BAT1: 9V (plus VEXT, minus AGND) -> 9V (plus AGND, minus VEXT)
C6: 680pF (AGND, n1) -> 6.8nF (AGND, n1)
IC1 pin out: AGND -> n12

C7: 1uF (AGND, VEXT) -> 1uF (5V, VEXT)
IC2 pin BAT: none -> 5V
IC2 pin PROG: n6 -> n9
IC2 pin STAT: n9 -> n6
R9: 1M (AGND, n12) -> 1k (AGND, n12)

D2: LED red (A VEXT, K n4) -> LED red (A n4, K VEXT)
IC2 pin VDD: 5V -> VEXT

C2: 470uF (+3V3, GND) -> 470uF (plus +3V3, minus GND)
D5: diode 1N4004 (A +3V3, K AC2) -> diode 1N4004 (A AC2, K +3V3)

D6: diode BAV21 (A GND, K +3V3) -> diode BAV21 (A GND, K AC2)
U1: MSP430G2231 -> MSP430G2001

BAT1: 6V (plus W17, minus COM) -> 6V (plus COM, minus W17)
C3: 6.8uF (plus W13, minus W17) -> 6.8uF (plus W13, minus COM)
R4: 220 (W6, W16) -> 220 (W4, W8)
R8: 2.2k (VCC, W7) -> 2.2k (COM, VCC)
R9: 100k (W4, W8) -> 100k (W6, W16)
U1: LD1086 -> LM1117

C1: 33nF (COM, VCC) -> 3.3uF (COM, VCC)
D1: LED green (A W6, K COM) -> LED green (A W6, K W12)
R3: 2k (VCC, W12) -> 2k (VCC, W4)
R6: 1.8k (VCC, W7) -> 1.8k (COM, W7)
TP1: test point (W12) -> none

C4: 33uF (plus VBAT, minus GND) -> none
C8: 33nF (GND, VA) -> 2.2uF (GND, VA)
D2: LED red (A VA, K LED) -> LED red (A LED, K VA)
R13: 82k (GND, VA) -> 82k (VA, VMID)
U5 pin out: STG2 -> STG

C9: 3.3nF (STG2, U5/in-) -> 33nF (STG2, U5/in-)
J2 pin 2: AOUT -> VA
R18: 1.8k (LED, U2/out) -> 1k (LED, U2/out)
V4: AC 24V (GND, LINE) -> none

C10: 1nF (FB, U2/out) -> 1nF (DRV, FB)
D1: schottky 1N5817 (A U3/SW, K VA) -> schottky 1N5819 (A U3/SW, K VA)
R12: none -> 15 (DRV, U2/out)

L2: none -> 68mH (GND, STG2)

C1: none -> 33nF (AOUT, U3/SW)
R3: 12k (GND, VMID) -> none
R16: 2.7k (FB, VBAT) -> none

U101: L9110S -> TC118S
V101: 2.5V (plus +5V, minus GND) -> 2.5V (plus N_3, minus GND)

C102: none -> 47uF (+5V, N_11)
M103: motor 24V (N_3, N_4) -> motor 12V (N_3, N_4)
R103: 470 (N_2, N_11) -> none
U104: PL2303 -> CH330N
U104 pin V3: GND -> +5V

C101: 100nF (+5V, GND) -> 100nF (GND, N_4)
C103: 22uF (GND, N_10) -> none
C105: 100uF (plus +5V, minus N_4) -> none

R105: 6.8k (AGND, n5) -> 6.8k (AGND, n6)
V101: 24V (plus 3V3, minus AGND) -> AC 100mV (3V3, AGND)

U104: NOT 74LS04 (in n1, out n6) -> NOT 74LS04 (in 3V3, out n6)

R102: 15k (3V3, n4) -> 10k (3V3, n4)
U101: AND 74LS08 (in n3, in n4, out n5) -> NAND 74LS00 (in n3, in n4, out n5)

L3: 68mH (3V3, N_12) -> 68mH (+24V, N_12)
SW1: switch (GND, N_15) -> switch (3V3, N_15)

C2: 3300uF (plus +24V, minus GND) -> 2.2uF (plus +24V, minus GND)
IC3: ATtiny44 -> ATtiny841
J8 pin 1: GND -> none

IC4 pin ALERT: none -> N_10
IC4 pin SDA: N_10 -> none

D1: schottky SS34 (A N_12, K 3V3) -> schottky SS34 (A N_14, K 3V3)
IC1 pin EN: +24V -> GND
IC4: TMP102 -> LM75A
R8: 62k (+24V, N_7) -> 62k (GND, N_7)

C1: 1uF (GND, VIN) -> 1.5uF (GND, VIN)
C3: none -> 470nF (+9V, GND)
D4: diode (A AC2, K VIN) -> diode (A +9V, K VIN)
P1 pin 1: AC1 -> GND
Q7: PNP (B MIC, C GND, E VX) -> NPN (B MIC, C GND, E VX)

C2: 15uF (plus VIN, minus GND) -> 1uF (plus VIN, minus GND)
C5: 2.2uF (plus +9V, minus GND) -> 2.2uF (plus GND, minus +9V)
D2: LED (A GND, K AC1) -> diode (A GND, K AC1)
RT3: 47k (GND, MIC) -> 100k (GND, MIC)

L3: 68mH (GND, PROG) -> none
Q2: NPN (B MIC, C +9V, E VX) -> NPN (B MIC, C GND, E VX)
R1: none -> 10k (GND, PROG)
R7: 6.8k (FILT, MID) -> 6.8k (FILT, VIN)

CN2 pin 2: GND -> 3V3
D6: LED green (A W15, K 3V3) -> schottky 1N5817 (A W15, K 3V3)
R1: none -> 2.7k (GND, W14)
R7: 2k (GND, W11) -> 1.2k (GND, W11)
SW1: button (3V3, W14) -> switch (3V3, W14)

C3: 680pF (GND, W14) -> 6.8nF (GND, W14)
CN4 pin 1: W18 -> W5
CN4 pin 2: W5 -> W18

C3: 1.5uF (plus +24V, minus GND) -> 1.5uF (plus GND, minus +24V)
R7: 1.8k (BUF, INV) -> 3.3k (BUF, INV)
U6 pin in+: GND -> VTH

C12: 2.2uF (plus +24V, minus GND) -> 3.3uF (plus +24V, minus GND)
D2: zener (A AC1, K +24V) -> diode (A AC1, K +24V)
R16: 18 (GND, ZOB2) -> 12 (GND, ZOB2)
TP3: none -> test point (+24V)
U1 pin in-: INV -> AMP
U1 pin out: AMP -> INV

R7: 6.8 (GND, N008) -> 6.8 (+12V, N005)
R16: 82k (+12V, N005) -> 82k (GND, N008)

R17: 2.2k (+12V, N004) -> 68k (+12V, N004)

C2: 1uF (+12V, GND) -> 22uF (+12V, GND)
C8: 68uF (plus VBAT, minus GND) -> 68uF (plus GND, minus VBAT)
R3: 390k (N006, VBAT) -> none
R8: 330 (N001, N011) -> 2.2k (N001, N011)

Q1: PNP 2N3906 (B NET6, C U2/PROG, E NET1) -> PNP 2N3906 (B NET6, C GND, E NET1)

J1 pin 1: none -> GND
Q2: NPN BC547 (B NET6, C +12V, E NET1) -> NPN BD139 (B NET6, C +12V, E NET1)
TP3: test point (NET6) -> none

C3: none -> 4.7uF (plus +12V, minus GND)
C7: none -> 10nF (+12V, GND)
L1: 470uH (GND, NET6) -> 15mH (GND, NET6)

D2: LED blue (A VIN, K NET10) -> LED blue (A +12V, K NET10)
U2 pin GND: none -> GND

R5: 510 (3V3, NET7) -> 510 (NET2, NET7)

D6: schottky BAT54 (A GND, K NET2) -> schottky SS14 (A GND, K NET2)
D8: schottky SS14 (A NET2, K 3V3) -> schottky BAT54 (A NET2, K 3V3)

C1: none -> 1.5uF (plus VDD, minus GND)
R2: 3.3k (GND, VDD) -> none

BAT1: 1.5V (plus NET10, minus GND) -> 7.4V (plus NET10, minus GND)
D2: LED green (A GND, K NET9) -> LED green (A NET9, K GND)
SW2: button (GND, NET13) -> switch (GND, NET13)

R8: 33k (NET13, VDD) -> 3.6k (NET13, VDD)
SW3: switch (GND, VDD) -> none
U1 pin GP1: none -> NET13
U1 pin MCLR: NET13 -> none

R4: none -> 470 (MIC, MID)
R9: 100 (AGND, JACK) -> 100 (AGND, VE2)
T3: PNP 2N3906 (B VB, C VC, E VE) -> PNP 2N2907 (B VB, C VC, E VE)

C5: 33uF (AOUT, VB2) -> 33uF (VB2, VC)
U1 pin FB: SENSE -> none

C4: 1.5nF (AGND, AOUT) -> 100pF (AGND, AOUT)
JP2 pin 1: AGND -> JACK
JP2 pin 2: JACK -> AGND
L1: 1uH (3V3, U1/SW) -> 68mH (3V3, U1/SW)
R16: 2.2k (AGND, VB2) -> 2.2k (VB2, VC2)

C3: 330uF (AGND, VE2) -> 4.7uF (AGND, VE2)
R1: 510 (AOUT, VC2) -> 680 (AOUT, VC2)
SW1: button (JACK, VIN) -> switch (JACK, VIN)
———
Required action> Filter the material for the word "JACK" and copy each matching line.

Written response>
R9: 100 (AGND, JACK) -> 100 (AGND, VE2)
JP2 pin 1: AGND -> JACK
JP2 pin 2: JACK -> AGND
SW1: button (JACK, VIN) -> switch (JACK, VIN)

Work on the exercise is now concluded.